Go through the listing below and output exactly the line with "camera: 165 degrees right, 0 degrees up", the line with "(398, 289) = (485, 452): purple", and each line between; omit the rest.

## GIVEN RECORDS
----

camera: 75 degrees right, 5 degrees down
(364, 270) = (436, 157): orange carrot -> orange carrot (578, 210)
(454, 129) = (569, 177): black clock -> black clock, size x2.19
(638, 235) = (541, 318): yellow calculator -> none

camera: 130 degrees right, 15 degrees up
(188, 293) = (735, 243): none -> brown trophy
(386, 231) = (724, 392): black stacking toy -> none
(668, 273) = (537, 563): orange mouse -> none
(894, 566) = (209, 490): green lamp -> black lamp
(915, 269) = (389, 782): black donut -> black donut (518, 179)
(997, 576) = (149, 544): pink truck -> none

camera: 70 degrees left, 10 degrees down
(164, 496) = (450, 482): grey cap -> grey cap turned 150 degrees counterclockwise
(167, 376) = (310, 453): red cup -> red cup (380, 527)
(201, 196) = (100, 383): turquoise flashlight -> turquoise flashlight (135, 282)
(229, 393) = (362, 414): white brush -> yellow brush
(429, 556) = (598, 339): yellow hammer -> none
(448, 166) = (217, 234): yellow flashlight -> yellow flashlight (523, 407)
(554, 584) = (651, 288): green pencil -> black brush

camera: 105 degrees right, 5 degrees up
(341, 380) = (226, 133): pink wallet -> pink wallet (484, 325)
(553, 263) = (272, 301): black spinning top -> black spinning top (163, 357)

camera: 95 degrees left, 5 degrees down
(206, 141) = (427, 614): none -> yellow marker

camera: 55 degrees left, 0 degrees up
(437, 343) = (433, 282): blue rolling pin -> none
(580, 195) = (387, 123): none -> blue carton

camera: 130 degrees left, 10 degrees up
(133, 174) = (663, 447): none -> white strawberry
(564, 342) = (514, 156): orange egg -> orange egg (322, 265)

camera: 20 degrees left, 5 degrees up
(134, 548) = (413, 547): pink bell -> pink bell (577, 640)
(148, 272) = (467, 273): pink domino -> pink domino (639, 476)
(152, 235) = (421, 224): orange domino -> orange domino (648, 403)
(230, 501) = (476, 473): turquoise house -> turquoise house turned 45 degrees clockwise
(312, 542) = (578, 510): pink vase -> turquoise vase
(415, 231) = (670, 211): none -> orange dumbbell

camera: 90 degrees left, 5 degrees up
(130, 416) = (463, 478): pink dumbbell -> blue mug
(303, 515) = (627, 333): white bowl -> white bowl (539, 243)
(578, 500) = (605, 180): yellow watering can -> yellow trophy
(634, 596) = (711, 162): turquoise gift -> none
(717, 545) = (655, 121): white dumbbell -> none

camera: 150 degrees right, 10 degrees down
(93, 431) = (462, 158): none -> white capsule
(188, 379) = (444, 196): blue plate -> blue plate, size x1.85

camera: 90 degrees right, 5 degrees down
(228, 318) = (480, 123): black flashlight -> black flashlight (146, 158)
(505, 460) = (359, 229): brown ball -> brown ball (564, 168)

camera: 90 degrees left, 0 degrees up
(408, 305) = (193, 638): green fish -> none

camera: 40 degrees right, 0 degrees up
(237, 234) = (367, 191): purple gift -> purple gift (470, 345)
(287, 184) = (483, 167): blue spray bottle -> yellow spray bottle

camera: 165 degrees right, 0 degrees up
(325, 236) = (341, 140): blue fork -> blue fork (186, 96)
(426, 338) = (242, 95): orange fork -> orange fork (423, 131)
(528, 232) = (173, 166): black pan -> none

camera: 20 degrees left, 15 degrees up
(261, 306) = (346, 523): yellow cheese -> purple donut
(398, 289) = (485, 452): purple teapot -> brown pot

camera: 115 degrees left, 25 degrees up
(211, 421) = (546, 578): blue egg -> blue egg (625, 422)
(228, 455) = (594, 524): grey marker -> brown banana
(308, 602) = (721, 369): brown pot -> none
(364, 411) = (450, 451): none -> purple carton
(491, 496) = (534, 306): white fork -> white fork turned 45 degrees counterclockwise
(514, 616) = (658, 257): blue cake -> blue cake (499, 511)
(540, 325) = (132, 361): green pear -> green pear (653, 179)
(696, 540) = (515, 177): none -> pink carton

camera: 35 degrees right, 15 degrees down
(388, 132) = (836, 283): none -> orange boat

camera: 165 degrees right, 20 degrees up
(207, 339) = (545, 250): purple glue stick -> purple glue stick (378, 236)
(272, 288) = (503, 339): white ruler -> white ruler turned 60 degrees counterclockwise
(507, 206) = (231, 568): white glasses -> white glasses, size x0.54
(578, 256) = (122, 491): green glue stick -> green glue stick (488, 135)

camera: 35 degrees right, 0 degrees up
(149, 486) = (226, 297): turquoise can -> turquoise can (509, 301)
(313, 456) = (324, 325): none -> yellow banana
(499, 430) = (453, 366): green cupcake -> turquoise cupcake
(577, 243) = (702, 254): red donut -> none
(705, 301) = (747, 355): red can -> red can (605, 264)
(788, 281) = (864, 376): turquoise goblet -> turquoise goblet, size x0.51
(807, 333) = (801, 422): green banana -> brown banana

----

## EXERCISE RESULT
camera: 165 degrees right, 0 degrees up
(325, 236) = (341, 140): blue fork -> blue fork (186, 96)
(426, 338) = (242, 95): orange fork -> orange fork (423, 131)
(528, 232) = (173, 166): black pan -> none

camera: 20 degrees left, 15 degrees up
(261, 306) = (346, 523): yellow cheese -> purple donut
(398, 289) = (485, 452): purple teapot -> brown pot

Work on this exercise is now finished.